▶ _연습 문제_
아래 자료에서 문자열 "clef"가 들어 있는 줄만 걸러 내어 모두 옮겨 적으시오. 대문자와 소문자는 구별한다.

데이터셋 항목
───
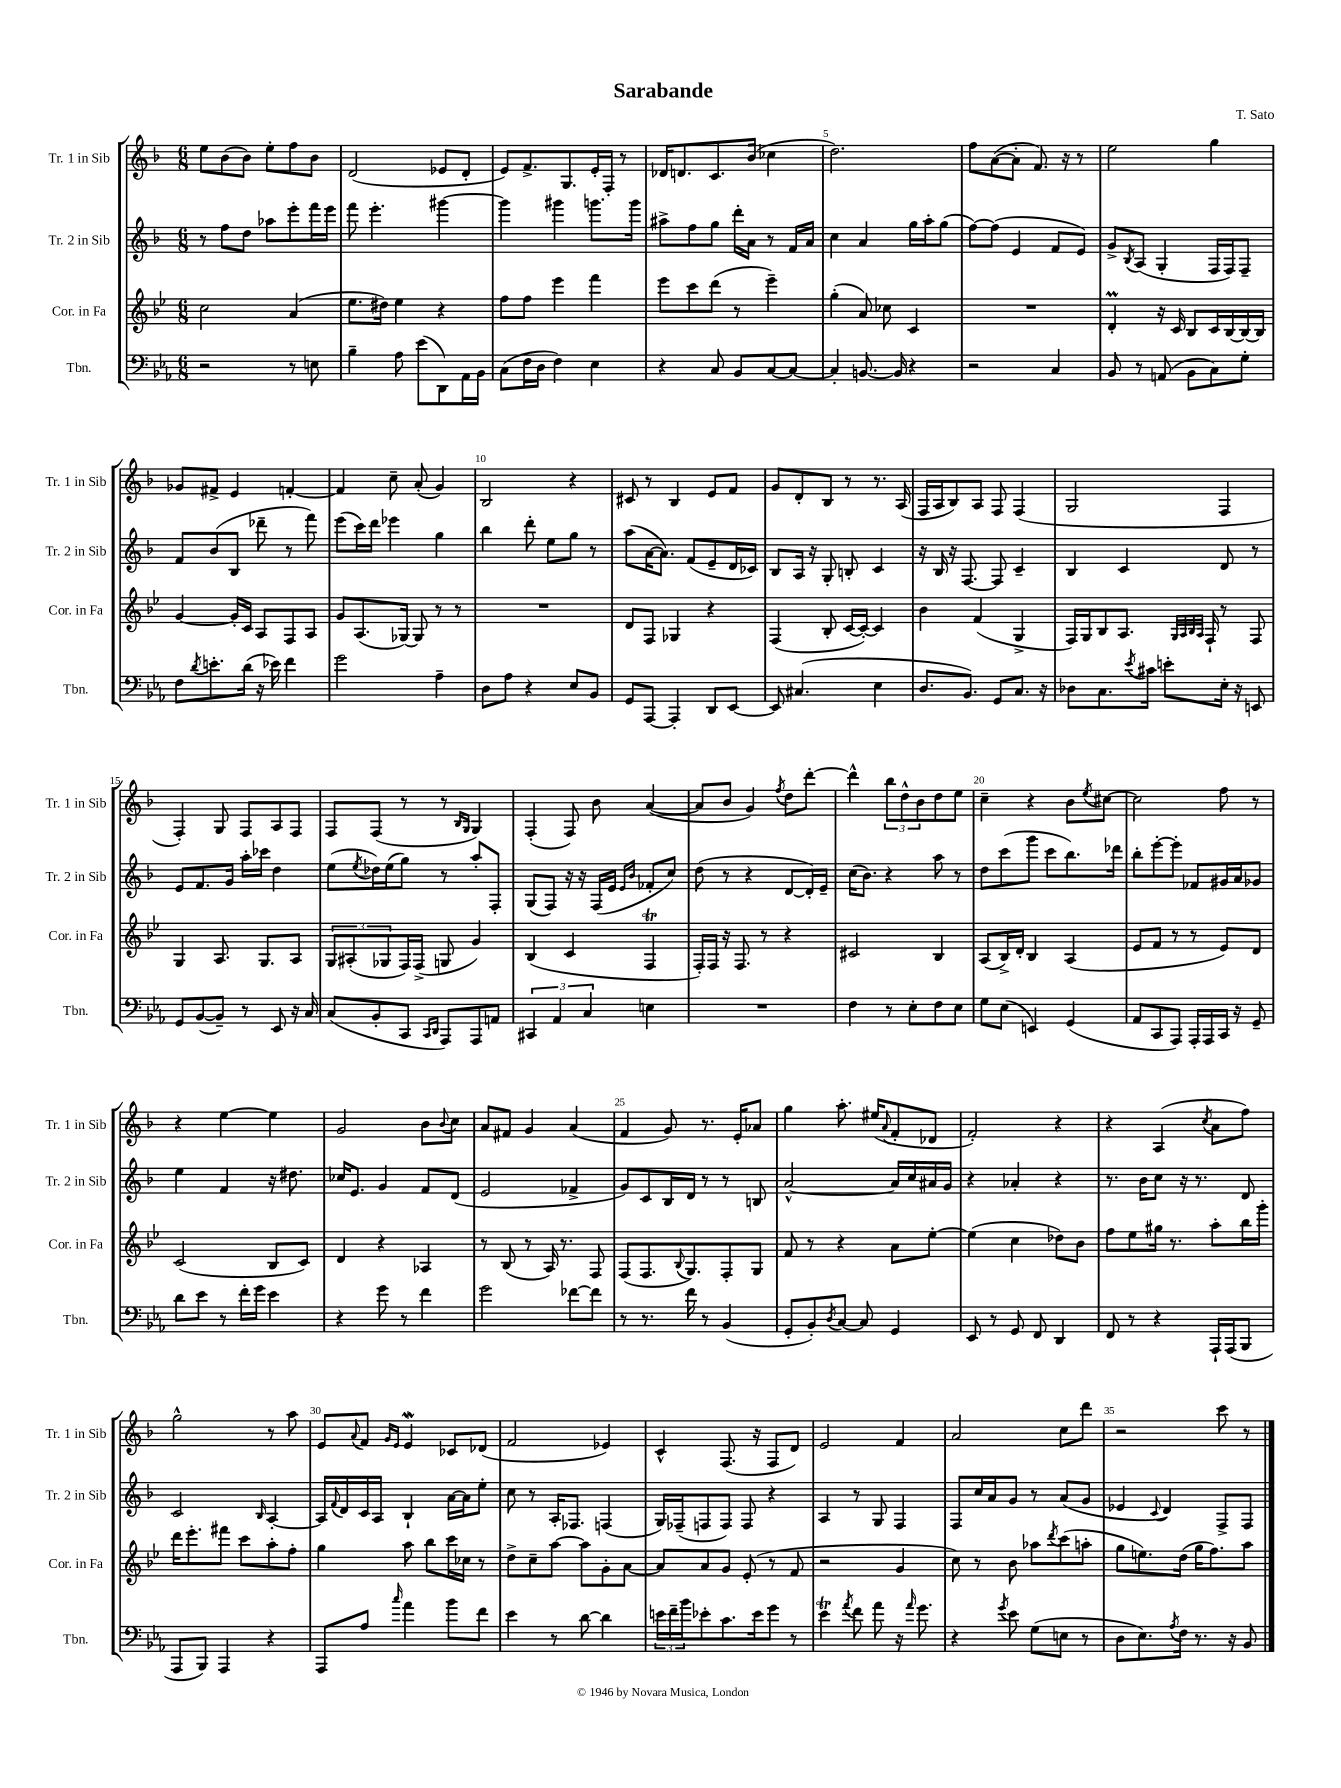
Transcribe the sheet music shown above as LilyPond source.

\header { title = "Sarabande" composer = "T. Sato" }
<<
\new StaffGroup <<
\new Staff = "s0" \with { instrumentName = "Tr. 1 in Sib" shortInstrumentName = "Tr. 1 in Sib" } {
    \clef treble \key f \major \numericTimeSignature \time 6/8
    e''8 bes'8( bes'8) e''8-. f''8 bes'8 |
    d'2( ees'8 d'8-. |
    e'8) f'8.-> g8. e'16-. f16-. r8 |
    des'16 d'8. c'8. bes'16( ces''4 |
    d''2.) |
    f''8 a'8~( a'8-. f'8.) r16 r8 |
    e''2 g''4 |
    ges'8 fis'8-> e'4 f'4~-. |
    f'4 c''8-- a'8-.( g'4) |
    bes2 r4 |
    cis'8 r8 bes4 e'8 f'8 |
    g'8 d'8-. bes8 r8 r8. a16( |
    f16 a16 bes8) a8 f8 f4( |
    g2 f4 |
    f4-.) g8 f8 a8 f8 |
    f8 f8( r8 r8 \grace { bes16 g16 } g4) |
    f4-.( f8) bes'8 a'4~( |
    a'8 bes'8 g'4) \acciaccatura { f''8 } d''8 d'''8~-. |
    d'''4-^ \tuplet 3/2 { bes''8 d''8-^ bes'8 } d''8 e''8 |
    c''4-- r4 bes'8 \acciaccatura { e''8 } cis''8~ |
    cis''2 f''8 r8 |
    r4 e''4~ e''4 |
    g'2 bes'8 \appoggiatura { bes'8 } c''8 |
    a'8 fis'8 g'4 a'4( |
    f'4 g'8) r8. e'16-. aes'8 |
    g''4 a''8.-. eis''16( \appoggiatura { a'8 } f'8-. des'8 |
    f'2-.) r4 |
    r4 a4( \acciaccatura { c''8 } a'8 f''8) |
    g''2-^ r8 a''8 |
    e'8 \appoggiatura { a'8 } f'8 \grace { g'16 e'16 } e'4\mordent ces'8 des'8( |
    f'2 ees'4) |
    c'4-^ f8.( r16 f8 d'8) |
    e'2 f'4 |
    a'2 c''8 d'''8 |
    r2 c'''8 r8 \bar "|." |
}
\new Staff = "s1" \with { instrumentName = "Tr. 2 in Sib" shortInstrumentName = "Tr. 2 in Sib" } {
    \clef treble \key f \major \numericTimeSignature \time 6/8
    r8 f''8 d''8 aes''8 e'''8-. f'''16 e'''16 |
    f'''8 e'''4.-. gis'''4~ |
    gis'''4 gis'''4 g'''8. g'''16 |
    ais''8-> f''8 g''8 d'''16-. a'16 r8 f'16 a'16 |
    c''4 a'4 g''16 a''16-. g''8( |
    f''8~) f''8( e'4 f'8 e'8) |
    g'8-> \acciaccatura { bes8 } a8( g4-. f16 f16) f8-- |
    f'8 bes'8( bes8 des'''8-- r8 f'''8) |
    e'''8( c'''16) d'''16 ees'''4 g''4 |
    bes''4 d'''8-. e''8 g''8 r8 |
    a''8( a'16~ a'8.) f'8( e'8-- d'16 ces'16) |
    bes8 a16 r16 g8-. b8-. c'4 |
    r16 bes16 r16 f8.~ f8 c'4-- |
    bes4 c'4 d'8 r8 |
    e'8 f'8. g'16 a''16-. ces'''16 d''4 |
    e''8( \acciaccatura { e''8 } des''16) e''16( g''8) r8 a''8-. f8-. |
    g8( f8) r16 r16 f16( e'16 \grace { e'16 bes'16 } fes'8-. c''8) |
    d''8( r8 r4 d'8~ d'16-.) e'16-- |
    c''16( bes'8.) r4 a''8 r8 |
    d''8 c'''8( g'''8 c'''8 bes''8.) des'''16 |
    bes''8-. e'''8~-. e'''8-. fes'8 gis'16 a'16 ges'8 |
    e''4 f'4 r16 dis''8. |
    ces''16 e'8. g'4 f'8 d'8( |
    e'2 fes'4-> |
    g'8) c'8 bes16 d'16 r8 r8 b8 |
    a'2~-^ a'16 c''16 ais'16 g'16 |
    r4 aes'4-. r4 |
    r8. bes'16 c''8 r16 r8. d'8 |
    c'2 \grace { bes16 } a4~-. |
    a16 \appoggiatura { f'8 } d'16 c'16 a16 bes4-! a'16~ a'16 e''8-. |
    c''8 r8 a16-. fes8. f4( |
    g16) fes16--( f8 f8) f8 r4 |
    a4 r8 g8 f4 |
    f8 c''16 a'16 g'8 r8 a'8( g'8 |
    ees'4 \appoggiatura { c'8 } d'4) f8-> f8 \bar "|." |
}
\new Staff = "s2" \with { instrumentName = "Cor. in Fa" shortInstrumentName = "Cor. in Fa" } {
    \clef treble \key bes \major \numericTimeSignature \time 6/8
    c''2 a'4( |
    ees''8. dis''16) ees''4 r4 |
    f''8 f''8 ees'''4 f'''4 |
    ees'''8 c'''8 d'''8( r8 ees'''4--) |
    g''4-.( a'8) ces''8 c'4 |
    R2. |
    d'4-.\prall r16 c'16 bes8 c'16 bes16~ bes16~ bes16 |
    g'4~ g'16-. c'16 a8 f8 a8 |
    g'8 a8.( ges16~) ges8 r8 r8 |
    R2. |
    d'8 f8 ges4 r4 |
    f4( bes8-. c'16~ c'16~-.) c'4 |
    bes'4 f'4( g4-> |
    f16) g16 bes8 a8. \grace { g32 a32 bes32 a32 } f16-! r8 f8 |
    g4 a8. g8. a8 |
    \tuplet 3/2 { g8 ais8-.( ges8 } f16) f16->( g8 g'4) |
    bes4( c'4 f4\trill |
    f16-.) f16 r16 f8. r8 r4 |
    cis'2 bes4 |
    a8( bes16->) d'16-. bes4 a4( |
    ees'8 f'8 r8 r8 ees'8) d'8 |
    c'2( bes8 c'8) |
    d'4 r4 aes4 |
    r8 bes8( r8 a16) r8. f8 |
    f8( f8. \appoggiatura { bes8 } g8.) f8-. g8 |
    f'8 r8 r4 a'8 ees''8~-. |
    ees''4( c''4 des''8) bes'8 |
    f''8 ees''8 gis''16 r8. a''8-. bes''16 g'''16-. |
    d'''16 ees'''8.-. fis'''8 c'''8 a''8-. f''8-. |
    g''4 a''8 bes''8 c'''16 ces''16 r8 |
    d''8-> c''8-- a''8~ a''8 g'8-. a'8~ |
    a'8 a'8 g'8 ees'8-.( r8 f'8 |
    r2 g'4 |
    c''8) r8 bes'8 aes''8 \acciaccatura { d'''8 } c'''8( a''8-. |
    g''8 e''8.) d''16( g''16 f''8.) a''8 \bar "|." |
}
\new Staff = "s3" \with { instrumentName = "Tbn." shortInstrumentName = "Tbn." } {
    \clef bass \key ees \major \numericTimeSignature \time 6/8
    r2 r8 e8 |
    bes4-- aes8 ees'8( d,8) aes,16 bes,16 |
    c8( f16 d16 f4) ees4 |
    r4 c8 bes,8 c8~ c8~ |
    c4-. b,8.~ b,16 r4 |
    r2 c4 |
    bes,8 r8 a,8( bes,8 c8) g8-. |
    f8 \acciaccatura { d'8 } e'8.-. d'16( r16 ees'16) f'4 |
    g'2 aes4-- |
    d8 aes8 r4 ees8 bes,8 |
    g,8 aes,,8~ aes,,4-. d,8 ees,8~ |
    ees,8 cis4.( ees4 |
    d8. bes,8.) g,8 c8. r16 |
    des8 c8. \acciaccatura { ees'8 } cis'16 e'8-. ees16-. r16 e,8 |
    g,8 bes,8~( bes,8--) r8 ees,8 r16 c16 |
    c8( bes,8-. c,8 \grace { c,16 d,16 } aes,,8) aes,,8 a,8 |
    \tuplet 3/2 { cis,4 aes,4 c4 } e4 |
    R2. |
    f4 r8 ees8-. f8 ees8 |
    g8 ees8( e,4) g,4( |
    aes,8 c,8 aes,,8) aes,,16-. aes,,16 c,16 r16 g,8-- |
    d'8 ees'8 r8 f'16-. g'16 ees'4 |
    r4 g'8 r8 f'4 |
    g'2 fes'8~ fes'8 |
    r8 r8. f'16 r8 bes,4( |
    g,8-. bes,8-.) \acciaccatura { d8 } c8~ c8 g,4 |
    ees,8 r8 g,8 f,8 d,4 |
    f,8 r8 r4 aes,,16-! aes,,16( bes,,8 |
    aes,,8 bes,,8) aes,,4 r4 |
    aes,,8 aes8 \grace { c''16 } aes'4 bes'8 f'8 |
    ees'4 r8 d'8~ d'4 |
    \tuplet 3/2 { e'16 f'16-- bes'16 } ees'8-. c'8. ees'16 g'8 r8 |
    ees'4\trill \acciaccatura { aes'8 } f'8 aes'8 r16 \grace { aes'16 } g'8. |
    r4 \acciaccatura { g'8 } ees'8 g8( e8 r8 |
    d8 ees8.) \acciaccatura { aes8 } f16 r8. r16 bes,8 \bar "|." |
}
>>
>>
\layout { \context { \Score \override BarNumber.break-visibility = ##(#f #t #t) barNumberVisibility = #(every-nth-bar-number-visible 5) } }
───
▶ _문제 풀이_
    \clef treble \key f \major \numericTimeSignature \time 6/8
    \clef treble \key f \major \numericTimeSignature \time 6/8
    \clef treble \key bes \major \numericTimeSignature \time 6/8
    \clef bass \key ees \major \numericTimeSignature \time 6/8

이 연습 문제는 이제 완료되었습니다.